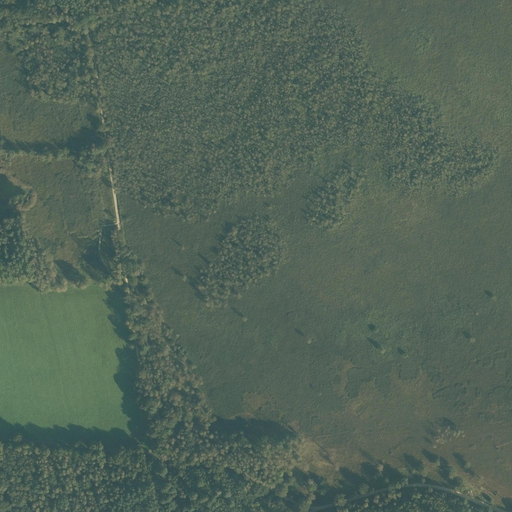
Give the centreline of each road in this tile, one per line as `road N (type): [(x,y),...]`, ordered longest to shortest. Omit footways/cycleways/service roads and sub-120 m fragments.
road 1 (track): [(118,223),(89,24)]
road 2 (track): [(502,511),(427,485),(315,510)]
road 3 (track): [(153,455),(124,270)]
road 4 (track): [(315,510),(229,466),(153,455)]
road 5 (track): [(153,455),(0,436)]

> GOAL OF THE EXERCISE
Copy the data verbatim, starting at its beginning and continuing through the line that contains "road 1 (track): [(118,223),(89,24)]". Leave out any pictures.

> EXERCISE OUTPUT
Give the centreline of each road in this tile, one per line as `road N (type): [(x,y),...]`, ordered longest to shortest. Omit footways/cycleways/service roads and sub-120 m fragments.
road 1 (track): [(118,223),(89,24)]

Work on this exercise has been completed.